**WHAT THIS TASK INVOLVES:** Tally the lines of the entries in which the string "house" occurs, and say only how many.
________
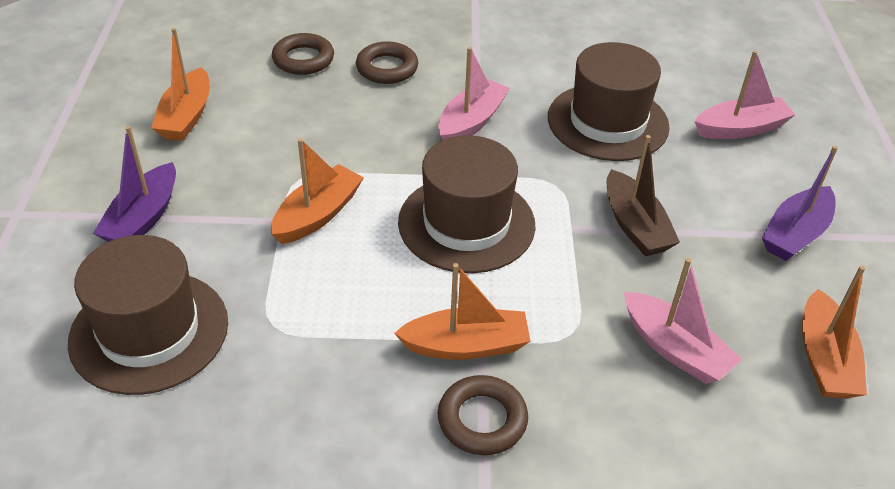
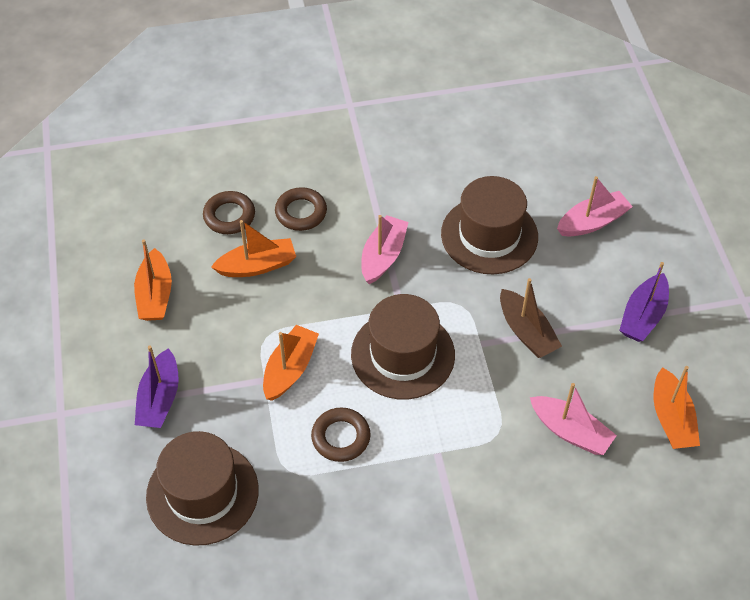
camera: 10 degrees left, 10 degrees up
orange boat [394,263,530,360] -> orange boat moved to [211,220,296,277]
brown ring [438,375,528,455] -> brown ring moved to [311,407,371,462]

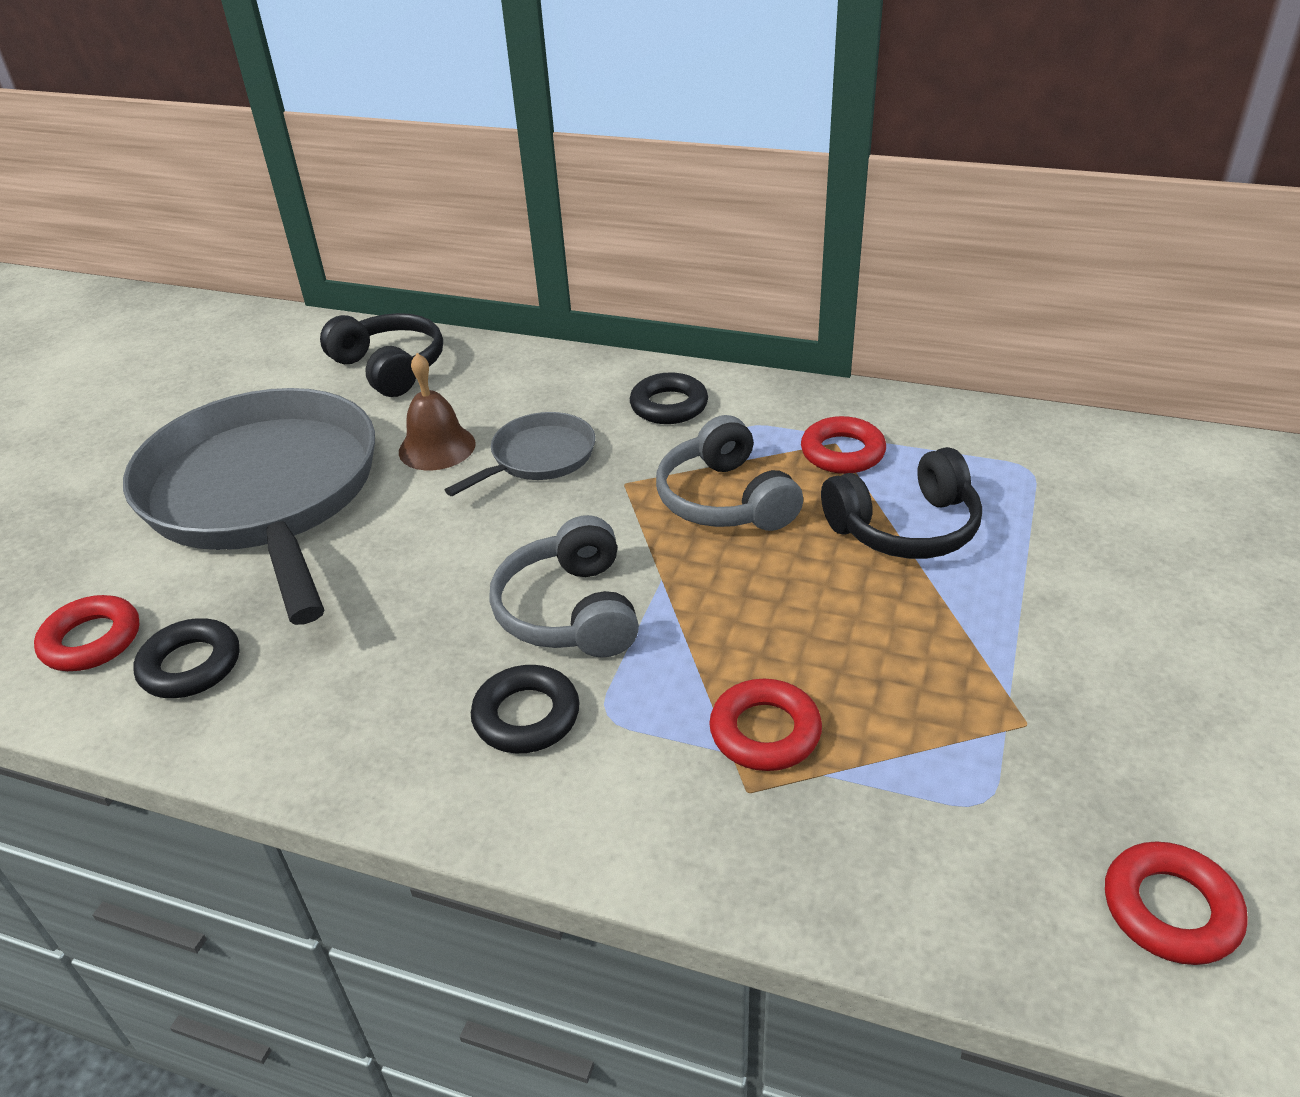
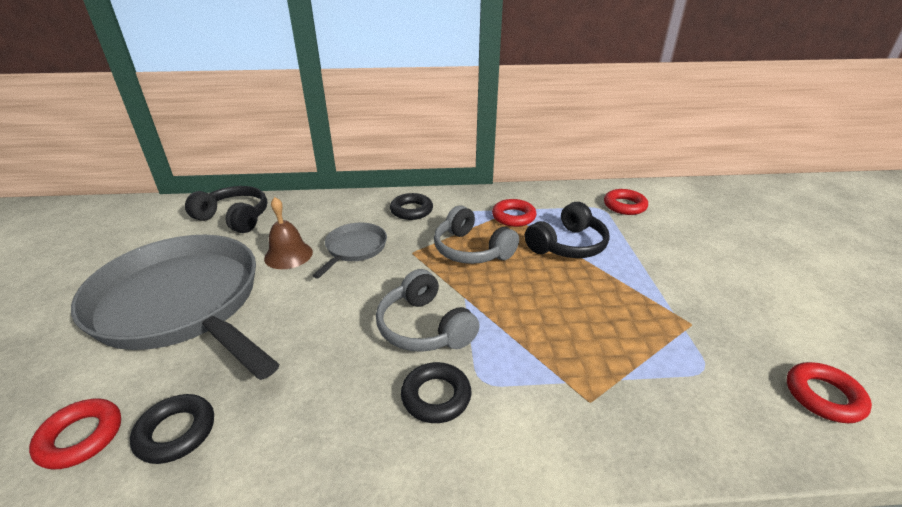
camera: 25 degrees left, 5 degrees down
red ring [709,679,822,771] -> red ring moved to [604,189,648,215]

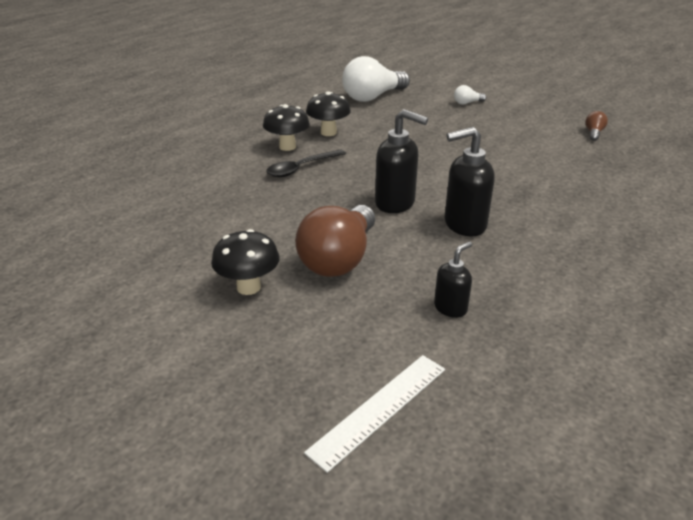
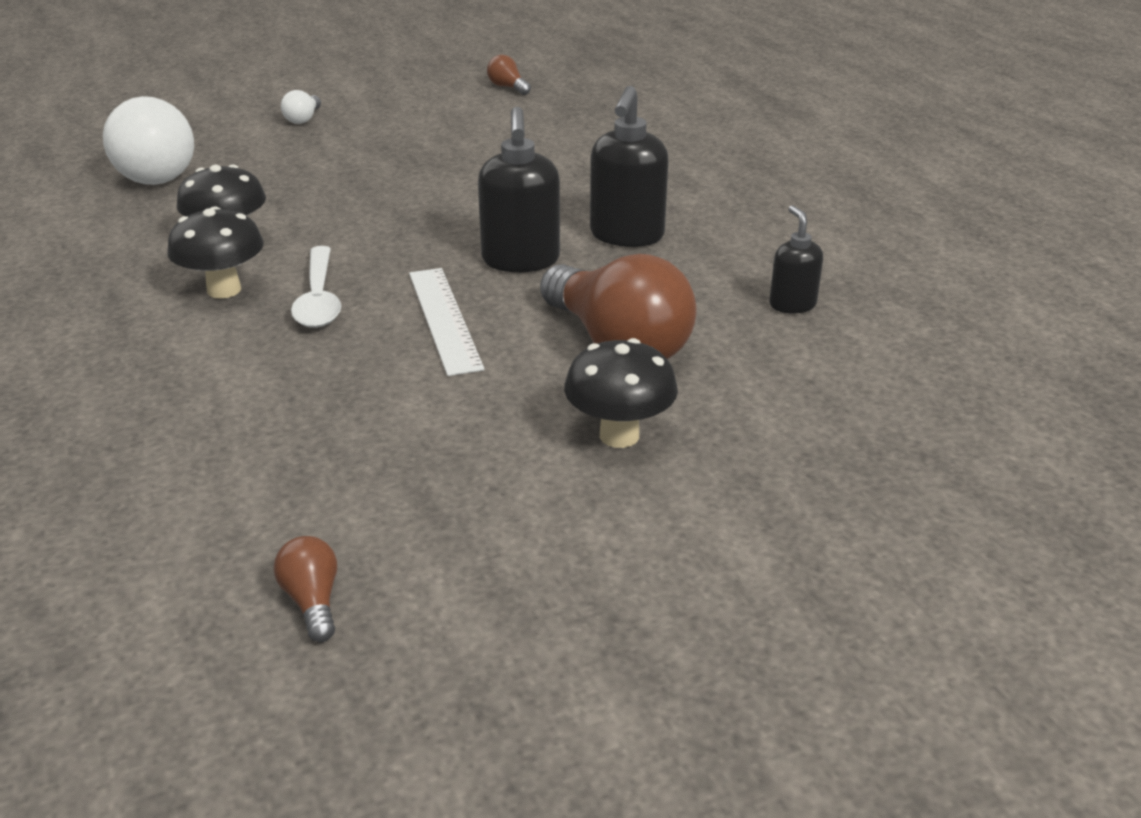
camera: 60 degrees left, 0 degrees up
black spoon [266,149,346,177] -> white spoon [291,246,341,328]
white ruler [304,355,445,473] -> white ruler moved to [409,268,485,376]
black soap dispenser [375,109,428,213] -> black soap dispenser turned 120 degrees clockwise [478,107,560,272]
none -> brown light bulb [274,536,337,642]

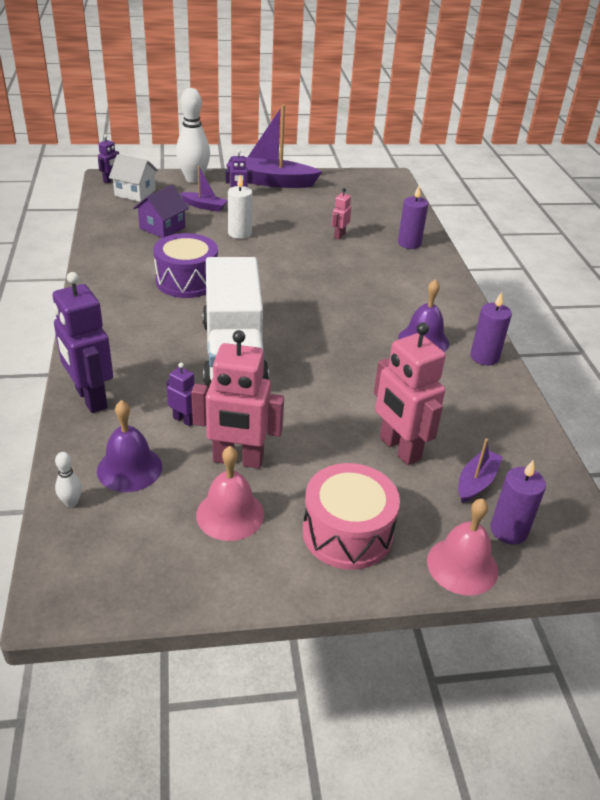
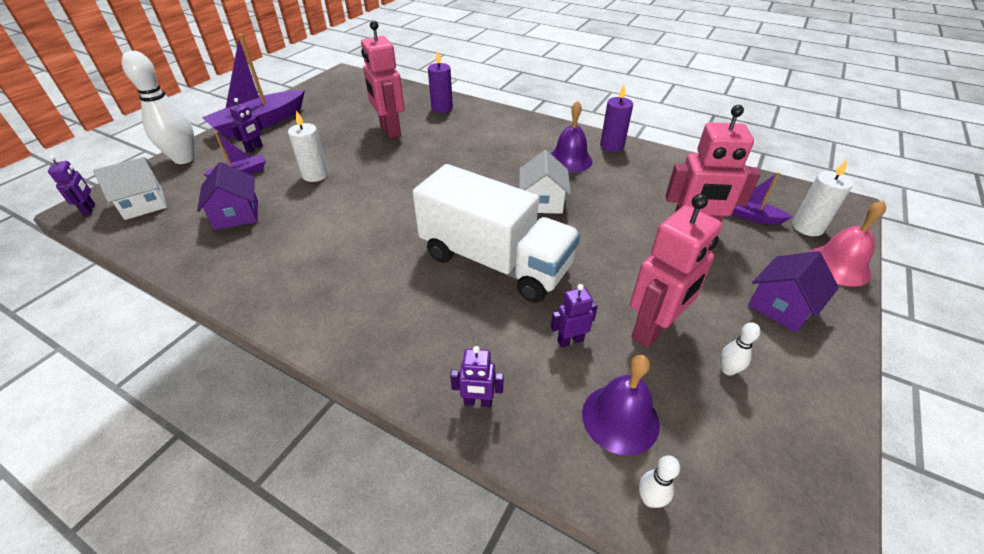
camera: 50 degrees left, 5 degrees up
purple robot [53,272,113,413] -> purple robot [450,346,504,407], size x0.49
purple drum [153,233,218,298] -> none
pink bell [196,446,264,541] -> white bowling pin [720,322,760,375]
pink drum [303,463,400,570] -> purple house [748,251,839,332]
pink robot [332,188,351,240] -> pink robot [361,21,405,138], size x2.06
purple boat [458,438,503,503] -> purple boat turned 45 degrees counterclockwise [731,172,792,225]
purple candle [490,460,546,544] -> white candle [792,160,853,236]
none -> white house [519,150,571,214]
________
**SOLUTION FOR THIS PROBLEM:** 2